→ EXERCISE OBJECTIVE: Exact copies are required of the lines from the line containing "Segment every instance" through the final line of the listing, both included, and of no other lines.
**** PROVIDED RECORDS ****
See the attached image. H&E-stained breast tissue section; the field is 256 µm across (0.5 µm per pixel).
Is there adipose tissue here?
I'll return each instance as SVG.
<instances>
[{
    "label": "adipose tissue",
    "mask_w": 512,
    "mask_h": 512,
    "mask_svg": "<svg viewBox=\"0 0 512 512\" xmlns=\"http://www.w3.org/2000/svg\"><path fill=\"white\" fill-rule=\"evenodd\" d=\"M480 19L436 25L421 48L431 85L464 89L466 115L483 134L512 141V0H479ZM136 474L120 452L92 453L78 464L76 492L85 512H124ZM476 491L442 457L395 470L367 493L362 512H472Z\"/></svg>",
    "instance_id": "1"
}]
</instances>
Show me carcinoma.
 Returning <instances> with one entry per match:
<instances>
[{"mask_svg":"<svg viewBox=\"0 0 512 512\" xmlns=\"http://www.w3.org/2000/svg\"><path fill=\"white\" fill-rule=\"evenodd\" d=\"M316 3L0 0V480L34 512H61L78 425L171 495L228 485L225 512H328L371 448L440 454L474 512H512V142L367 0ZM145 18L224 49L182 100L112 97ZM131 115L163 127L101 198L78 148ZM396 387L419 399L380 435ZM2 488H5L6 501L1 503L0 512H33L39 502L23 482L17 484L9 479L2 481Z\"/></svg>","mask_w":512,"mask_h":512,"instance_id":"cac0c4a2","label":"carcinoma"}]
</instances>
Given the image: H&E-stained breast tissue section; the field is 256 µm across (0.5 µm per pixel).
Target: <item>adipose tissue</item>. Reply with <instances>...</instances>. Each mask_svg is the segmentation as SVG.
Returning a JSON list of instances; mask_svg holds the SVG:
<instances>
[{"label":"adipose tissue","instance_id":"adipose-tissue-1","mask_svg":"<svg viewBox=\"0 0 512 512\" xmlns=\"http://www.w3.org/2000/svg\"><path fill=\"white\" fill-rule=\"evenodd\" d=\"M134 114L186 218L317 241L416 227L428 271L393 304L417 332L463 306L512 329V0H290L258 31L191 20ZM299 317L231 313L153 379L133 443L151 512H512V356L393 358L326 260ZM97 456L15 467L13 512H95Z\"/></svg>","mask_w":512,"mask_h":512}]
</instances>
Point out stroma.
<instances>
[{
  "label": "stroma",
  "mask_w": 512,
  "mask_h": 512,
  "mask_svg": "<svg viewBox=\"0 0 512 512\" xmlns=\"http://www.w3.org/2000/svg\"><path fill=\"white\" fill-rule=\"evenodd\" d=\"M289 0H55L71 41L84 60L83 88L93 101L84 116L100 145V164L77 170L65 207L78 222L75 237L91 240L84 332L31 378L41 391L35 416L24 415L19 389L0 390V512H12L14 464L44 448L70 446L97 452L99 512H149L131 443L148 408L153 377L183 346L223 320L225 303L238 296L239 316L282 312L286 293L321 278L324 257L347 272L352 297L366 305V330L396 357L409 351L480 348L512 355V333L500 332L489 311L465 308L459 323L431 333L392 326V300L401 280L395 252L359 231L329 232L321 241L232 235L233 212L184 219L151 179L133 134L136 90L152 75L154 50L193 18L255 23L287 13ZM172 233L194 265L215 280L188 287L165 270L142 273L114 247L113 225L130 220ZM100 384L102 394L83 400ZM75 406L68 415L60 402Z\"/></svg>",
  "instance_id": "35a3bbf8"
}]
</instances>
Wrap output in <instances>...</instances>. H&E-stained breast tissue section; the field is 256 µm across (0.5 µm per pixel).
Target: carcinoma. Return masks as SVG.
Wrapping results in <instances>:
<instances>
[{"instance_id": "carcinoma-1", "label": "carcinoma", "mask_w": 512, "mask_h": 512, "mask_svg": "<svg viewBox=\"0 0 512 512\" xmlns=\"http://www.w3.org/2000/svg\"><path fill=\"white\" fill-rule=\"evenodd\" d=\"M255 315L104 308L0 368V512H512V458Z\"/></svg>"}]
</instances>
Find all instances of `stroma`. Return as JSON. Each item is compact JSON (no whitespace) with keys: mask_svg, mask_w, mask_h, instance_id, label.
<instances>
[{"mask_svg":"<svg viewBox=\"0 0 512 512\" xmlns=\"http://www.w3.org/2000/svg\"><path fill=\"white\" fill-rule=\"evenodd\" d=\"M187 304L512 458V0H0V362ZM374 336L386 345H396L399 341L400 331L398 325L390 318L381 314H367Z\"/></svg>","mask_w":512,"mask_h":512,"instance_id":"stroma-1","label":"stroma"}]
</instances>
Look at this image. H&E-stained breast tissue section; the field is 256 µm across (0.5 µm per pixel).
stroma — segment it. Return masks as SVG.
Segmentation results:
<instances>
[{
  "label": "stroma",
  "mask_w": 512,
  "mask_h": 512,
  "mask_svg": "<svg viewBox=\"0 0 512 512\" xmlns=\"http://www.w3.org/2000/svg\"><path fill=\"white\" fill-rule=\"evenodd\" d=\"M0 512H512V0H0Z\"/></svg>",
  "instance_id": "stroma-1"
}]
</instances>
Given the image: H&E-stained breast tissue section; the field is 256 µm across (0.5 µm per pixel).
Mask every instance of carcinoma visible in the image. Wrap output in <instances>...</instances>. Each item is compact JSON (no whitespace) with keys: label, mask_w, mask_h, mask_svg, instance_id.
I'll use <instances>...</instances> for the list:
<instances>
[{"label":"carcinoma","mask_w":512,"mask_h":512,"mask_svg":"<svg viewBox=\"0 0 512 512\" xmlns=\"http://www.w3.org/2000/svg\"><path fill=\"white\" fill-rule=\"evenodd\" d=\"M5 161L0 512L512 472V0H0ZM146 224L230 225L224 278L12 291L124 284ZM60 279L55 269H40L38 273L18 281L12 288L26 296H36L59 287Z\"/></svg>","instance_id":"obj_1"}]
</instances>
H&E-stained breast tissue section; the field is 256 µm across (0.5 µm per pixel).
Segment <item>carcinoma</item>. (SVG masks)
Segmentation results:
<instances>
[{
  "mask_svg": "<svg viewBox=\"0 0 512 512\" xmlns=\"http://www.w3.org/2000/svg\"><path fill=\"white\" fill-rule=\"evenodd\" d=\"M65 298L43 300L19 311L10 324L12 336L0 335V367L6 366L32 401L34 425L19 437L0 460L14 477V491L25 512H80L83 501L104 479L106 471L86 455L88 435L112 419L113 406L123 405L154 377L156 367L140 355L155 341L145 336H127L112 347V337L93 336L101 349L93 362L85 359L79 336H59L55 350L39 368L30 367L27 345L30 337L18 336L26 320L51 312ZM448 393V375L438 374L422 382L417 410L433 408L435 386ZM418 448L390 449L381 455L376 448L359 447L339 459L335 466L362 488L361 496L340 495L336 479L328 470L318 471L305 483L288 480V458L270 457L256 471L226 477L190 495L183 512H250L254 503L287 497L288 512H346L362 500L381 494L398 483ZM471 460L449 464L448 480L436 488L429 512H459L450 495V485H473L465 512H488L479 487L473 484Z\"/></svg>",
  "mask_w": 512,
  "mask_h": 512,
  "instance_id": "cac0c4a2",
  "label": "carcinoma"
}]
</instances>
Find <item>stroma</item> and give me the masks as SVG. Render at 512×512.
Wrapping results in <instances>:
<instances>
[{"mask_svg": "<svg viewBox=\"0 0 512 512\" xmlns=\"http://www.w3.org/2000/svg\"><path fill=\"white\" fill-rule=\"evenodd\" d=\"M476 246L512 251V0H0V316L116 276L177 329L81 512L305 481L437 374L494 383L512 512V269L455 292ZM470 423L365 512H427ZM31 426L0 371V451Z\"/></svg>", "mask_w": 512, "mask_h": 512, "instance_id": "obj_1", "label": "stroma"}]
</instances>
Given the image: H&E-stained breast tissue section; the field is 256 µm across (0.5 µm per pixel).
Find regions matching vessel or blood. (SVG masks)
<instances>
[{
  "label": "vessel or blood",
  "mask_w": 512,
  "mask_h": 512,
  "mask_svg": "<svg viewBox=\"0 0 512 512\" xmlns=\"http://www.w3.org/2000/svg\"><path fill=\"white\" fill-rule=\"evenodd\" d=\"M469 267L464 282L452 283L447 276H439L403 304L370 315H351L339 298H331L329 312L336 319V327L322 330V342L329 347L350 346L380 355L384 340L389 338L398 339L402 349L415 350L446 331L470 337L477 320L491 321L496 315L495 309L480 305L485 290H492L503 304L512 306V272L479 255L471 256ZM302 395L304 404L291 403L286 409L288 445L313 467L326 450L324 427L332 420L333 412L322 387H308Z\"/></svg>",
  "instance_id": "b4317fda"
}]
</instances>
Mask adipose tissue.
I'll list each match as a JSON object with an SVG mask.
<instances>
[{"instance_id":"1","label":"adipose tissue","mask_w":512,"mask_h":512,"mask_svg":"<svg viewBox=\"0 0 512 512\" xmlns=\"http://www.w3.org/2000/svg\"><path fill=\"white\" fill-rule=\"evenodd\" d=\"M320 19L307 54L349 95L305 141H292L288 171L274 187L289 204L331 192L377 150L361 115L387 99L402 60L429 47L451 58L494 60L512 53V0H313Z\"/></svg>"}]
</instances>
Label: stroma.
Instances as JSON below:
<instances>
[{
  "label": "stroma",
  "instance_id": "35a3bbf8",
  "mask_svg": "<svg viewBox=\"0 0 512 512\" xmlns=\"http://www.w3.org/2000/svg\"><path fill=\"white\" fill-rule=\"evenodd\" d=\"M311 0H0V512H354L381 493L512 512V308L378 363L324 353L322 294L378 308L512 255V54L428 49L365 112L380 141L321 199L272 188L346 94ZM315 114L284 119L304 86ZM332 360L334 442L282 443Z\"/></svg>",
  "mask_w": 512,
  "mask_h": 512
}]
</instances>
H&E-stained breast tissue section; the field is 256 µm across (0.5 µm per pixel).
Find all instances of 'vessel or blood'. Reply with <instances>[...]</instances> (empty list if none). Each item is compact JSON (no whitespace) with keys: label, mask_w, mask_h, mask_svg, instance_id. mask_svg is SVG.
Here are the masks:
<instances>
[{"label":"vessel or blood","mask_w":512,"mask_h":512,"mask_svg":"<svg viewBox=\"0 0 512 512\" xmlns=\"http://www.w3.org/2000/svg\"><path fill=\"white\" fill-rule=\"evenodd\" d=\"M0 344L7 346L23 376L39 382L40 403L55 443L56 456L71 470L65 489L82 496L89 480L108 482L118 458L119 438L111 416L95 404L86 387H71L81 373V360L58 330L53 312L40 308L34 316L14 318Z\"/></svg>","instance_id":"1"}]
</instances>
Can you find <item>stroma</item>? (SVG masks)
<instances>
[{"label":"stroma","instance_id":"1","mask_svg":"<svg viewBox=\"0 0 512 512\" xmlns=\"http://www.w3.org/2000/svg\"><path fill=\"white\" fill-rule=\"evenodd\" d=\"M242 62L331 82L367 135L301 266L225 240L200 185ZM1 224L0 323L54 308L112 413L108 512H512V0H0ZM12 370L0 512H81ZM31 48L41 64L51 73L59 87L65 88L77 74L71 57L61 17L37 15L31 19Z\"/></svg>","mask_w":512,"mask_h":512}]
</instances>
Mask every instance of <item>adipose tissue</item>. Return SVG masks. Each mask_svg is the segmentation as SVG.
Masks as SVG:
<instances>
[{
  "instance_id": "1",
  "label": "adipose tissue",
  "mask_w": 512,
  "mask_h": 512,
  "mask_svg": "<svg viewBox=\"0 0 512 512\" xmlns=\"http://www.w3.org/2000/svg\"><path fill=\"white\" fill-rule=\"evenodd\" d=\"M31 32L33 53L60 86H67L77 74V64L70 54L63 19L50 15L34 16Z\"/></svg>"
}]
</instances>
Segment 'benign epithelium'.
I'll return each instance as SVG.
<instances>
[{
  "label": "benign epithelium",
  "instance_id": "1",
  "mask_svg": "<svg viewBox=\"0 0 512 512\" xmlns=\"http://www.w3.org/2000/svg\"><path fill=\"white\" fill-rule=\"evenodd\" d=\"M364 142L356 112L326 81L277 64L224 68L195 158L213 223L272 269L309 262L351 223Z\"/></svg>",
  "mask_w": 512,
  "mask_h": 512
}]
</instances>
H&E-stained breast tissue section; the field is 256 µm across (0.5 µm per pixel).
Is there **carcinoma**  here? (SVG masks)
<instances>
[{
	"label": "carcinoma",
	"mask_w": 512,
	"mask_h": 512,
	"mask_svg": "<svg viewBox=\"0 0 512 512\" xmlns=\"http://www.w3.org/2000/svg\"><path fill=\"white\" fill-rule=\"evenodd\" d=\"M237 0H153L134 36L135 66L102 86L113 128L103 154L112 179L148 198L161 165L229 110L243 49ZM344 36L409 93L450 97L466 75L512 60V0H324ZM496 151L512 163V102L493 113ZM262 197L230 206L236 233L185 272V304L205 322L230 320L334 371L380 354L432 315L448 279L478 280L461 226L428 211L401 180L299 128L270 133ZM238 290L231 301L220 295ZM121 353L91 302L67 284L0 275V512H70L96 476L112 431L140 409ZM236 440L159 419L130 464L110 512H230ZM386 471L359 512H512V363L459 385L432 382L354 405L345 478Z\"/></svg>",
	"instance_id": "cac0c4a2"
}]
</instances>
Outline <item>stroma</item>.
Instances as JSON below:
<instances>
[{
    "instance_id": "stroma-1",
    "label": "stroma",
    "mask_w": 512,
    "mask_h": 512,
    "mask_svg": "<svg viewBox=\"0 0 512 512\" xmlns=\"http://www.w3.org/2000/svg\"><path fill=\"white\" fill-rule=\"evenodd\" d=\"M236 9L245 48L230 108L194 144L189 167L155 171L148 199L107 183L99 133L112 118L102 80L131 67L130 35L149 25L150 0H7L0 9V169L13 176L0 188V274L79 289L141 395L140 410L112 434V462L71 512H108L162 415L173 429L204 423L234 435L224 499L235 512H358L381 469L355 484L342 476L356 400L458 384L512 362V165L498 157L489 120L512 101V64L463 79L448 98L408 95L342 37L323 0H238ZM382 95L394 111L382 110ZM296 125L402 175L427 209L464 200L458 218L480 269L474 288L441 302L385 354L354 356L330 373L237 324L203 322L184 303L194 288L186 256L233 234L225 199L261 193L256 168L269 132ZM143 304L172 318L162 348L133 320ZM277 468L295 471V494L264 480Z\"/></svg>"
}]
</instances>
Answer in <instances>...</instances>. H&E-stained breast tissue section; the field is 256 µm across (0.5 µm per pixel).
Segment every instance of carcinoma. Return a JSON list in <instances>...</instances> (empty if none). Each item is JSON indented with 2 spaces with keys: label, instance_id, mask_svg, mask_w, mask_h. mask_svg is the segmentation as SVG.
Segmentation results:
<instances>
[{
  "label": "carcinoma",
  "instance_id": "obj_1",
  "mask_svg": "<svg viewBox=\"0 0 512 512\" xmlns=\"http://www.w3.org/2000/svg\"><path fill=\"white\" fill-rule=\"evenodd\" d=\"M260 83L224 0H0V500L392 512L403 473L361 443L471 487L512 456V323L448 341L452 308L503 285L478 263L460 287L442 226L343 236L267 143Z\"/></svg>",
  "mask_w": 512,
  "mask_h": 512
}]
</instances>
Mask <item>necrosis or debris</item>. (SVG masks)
****
→ RESULT OF THIS EXERCISE:
Segment every instance of carcinoma. Return a JSON list in <instances>...</instances> (empty if none). Each item is JSON indented with 2 spaces with keys: label, instance_id, mask_svg, mask_w, mask_h. mask_svg is the segmentation as SVG.
Segmentation results:
<instances>
[{
  "label": "carcinoma",
  "instance_id": "obj_1",
  "mask_svg": "<svg viewBox=\"0 0 512 512\" xmlns=\"http://www.w3.org/2000/svg\"><path fill=\"white\" fill-rule=\"evenodd\" d=\"M260 83L224 0H0V500L392 512L403 473L361 443L471 487L512 456V323L448 341L452 308L503 285L478 263L460 287L442 226L343 236L267 143Z\"/></svg>",
  "mask_w": 512,
  "mask_h": 512
}]
</instances>
Mask <item>necrosis or debris</item>. (SVG masks)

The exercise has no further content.